Coordinate-based object records:
- - -

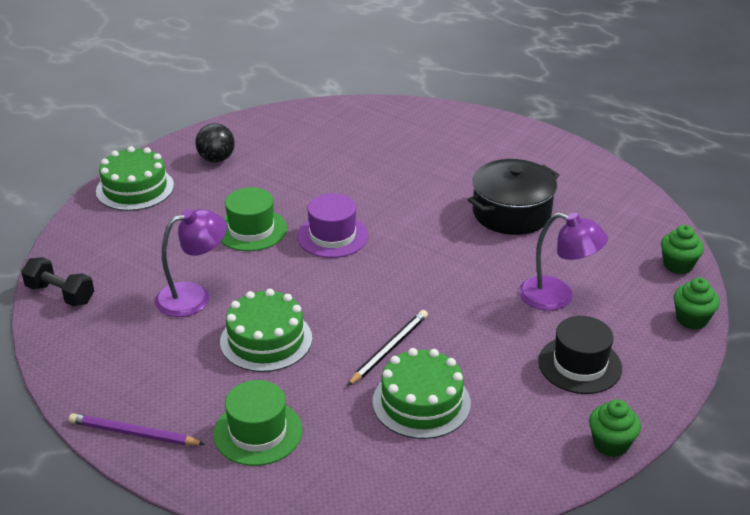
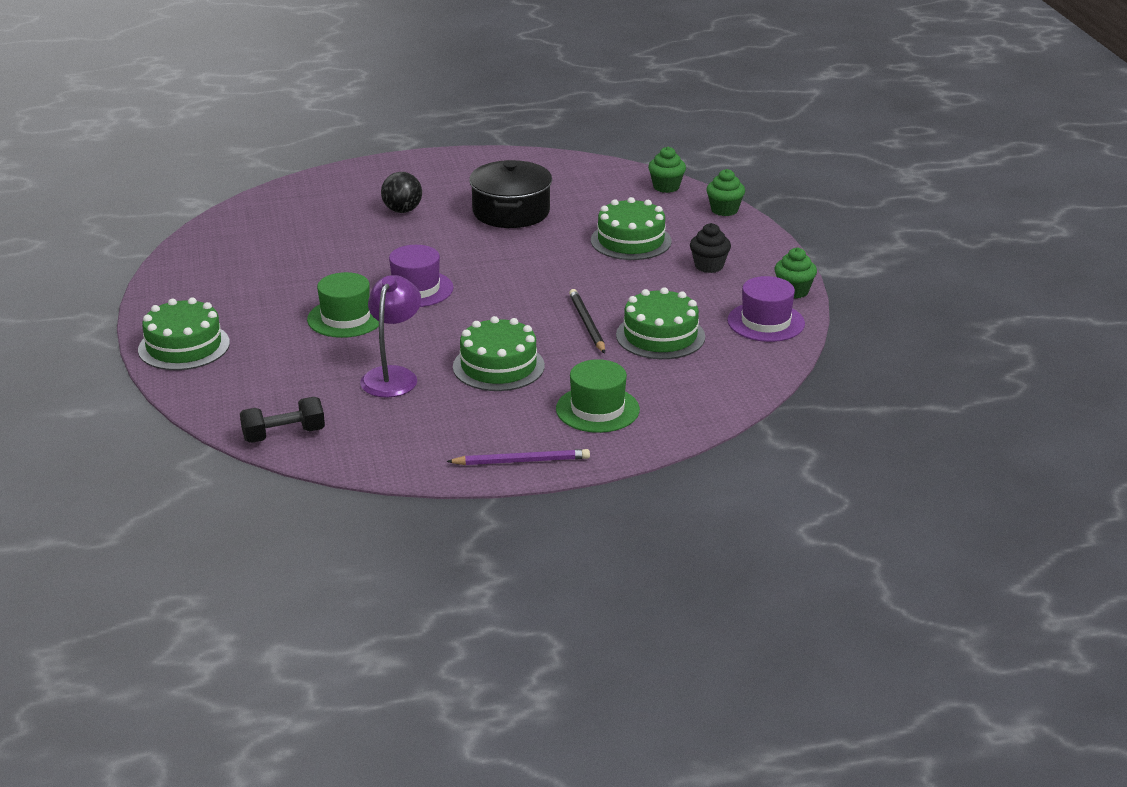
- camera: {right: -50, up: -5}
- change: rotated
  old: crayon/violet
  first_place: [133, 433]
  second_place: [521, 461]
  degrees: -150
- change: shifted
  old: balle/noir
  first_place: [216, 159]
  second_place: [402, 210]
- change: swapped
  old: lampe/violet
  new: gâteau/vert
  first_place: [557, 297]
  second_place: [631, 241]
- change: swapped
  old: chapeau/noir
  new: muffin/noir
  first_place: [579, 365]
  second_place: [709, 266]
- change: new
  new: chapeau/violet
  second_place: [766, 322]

- - -

§ ACTIVITY:
Repeat each line of the records exactly. Do not include the pictures.

§ TASK ANSWER:
- camera: {right: -50, up: -5}
- change: rotated
  old: crayon/violet
  first_place: [133, 433]
  second_place: [521, 461]
  degrees: -150
- change: shifted
  old: balle/noir
  first_place: [216, 159]
  second_place: [402, 210]
- change: swapped
  old: lampe/violet
  new: gâteau/vert
  first_place: [557, 297]
  second_place: [631, 241]
- change: swapped
  old: chapeau/noir
  new: muffin/noir
  first_place: [579, 365]
  second_place: [709, 266]
- change: new
  new: chapeau/violet
  second_place: [766, 322]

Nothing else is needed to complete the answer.